• [EXERCISE BRIEF]:
Show all lines from the records below in which the string "none" is present.

• [RECORD EXCERPTS]:
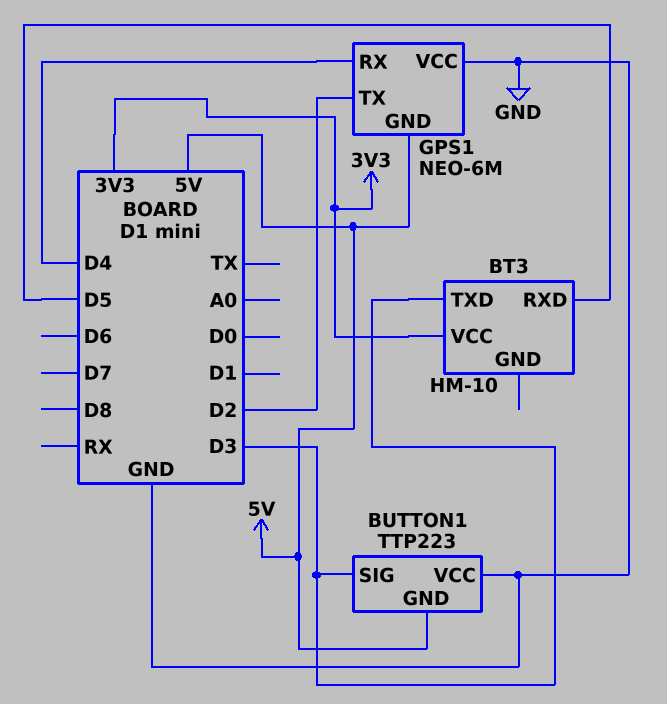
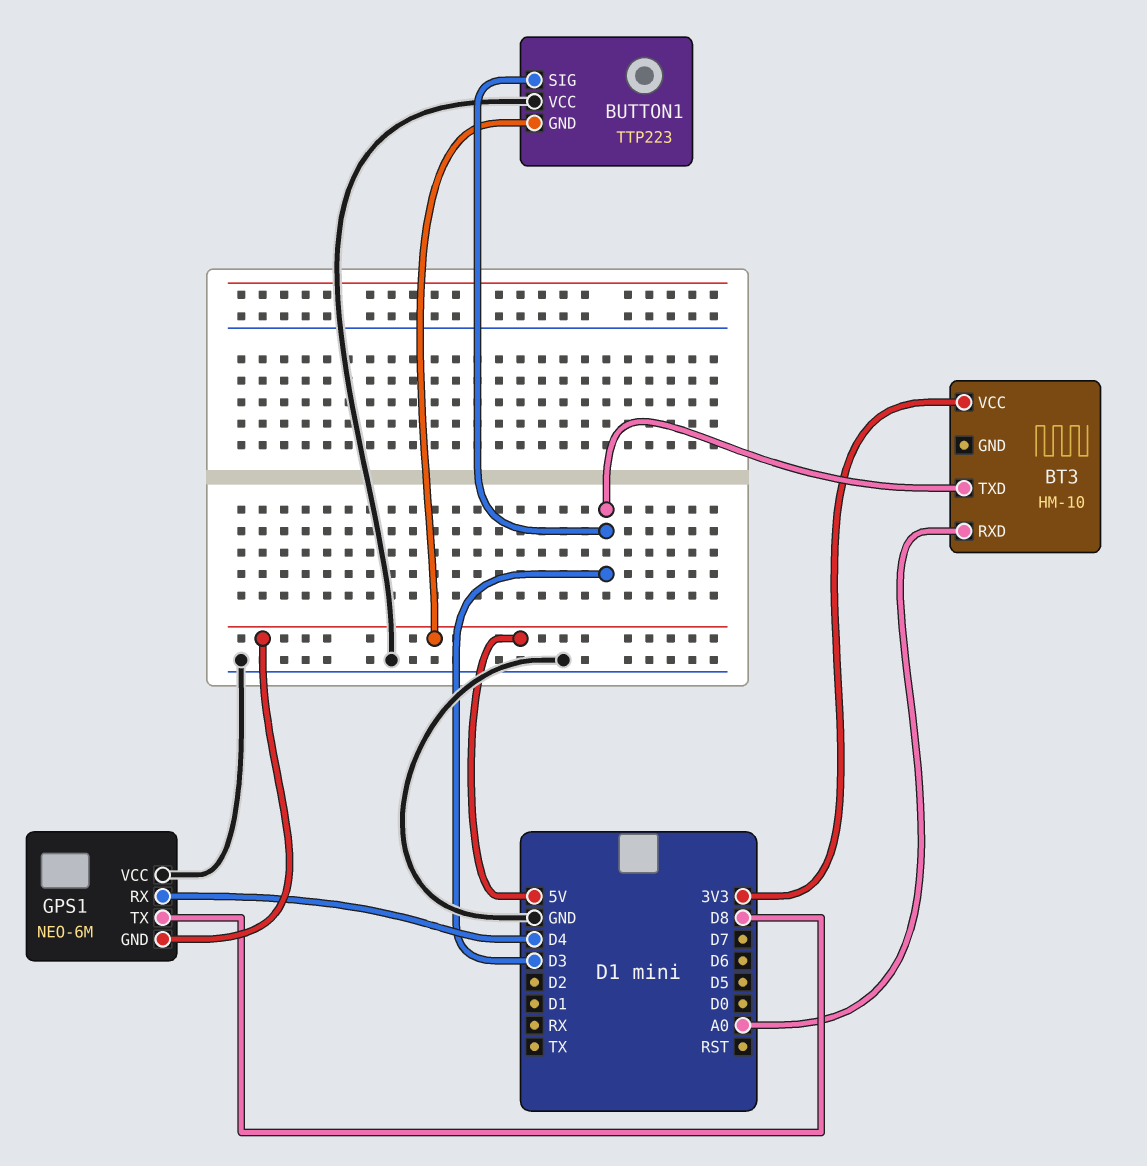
BT3 pin RXD: D5 -> A0
GPS1 pin TX: D2 -> D8

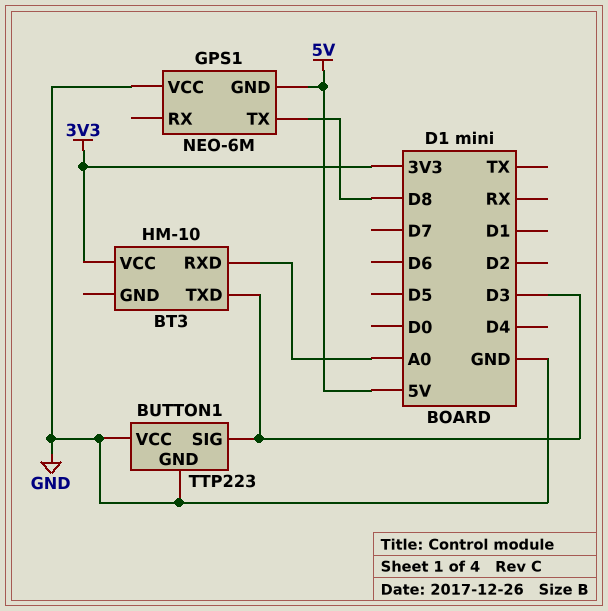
BUTTON1 pin GND: 5V -> GND
GPS1 pin RX: D4 -> none

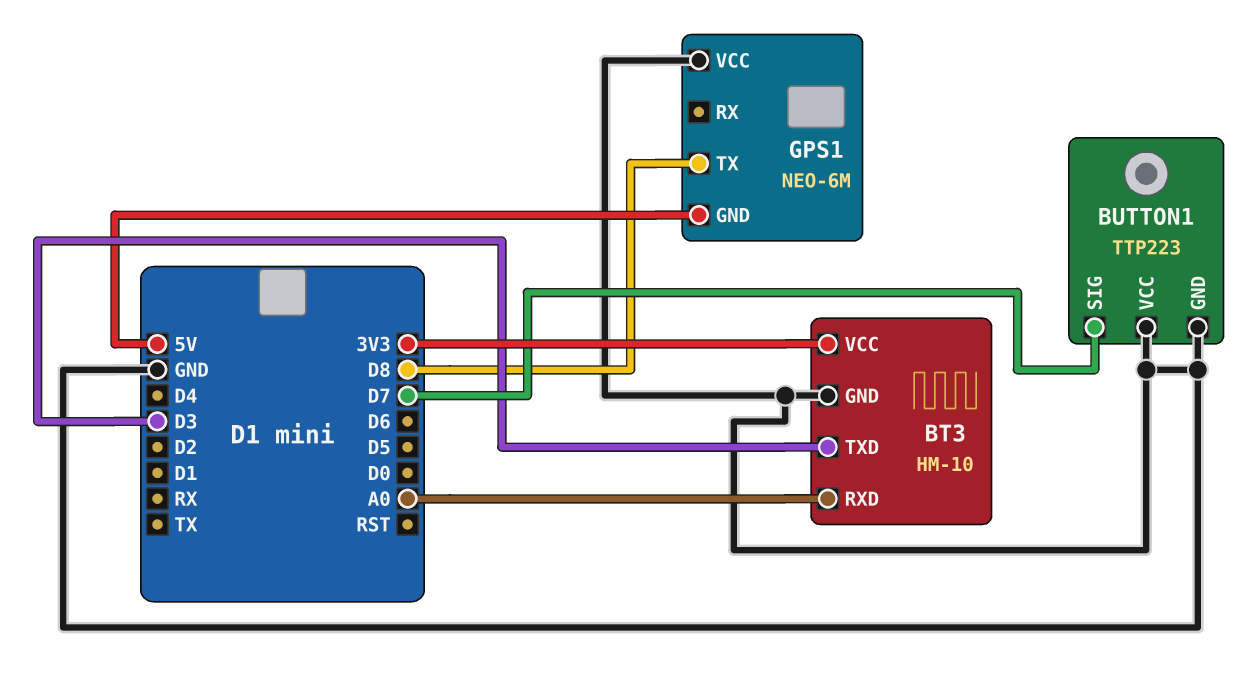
BT3 pin GND: none -> GND
BUTTON1 pin SIG: D3 -> D7

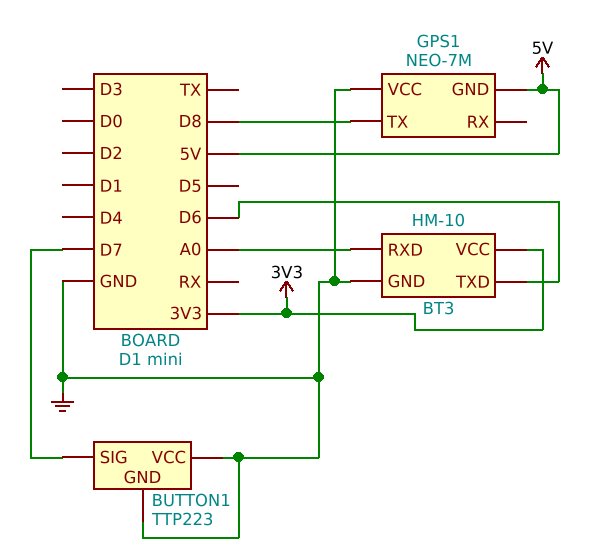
BT3 pin TXD: D3 -> D6
GPS1: NEO-6M -> NEO-7M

• [FINAL ANSWER]:
GPS1 pin RX: D4 -> none
BT3 pin GND: none -> GND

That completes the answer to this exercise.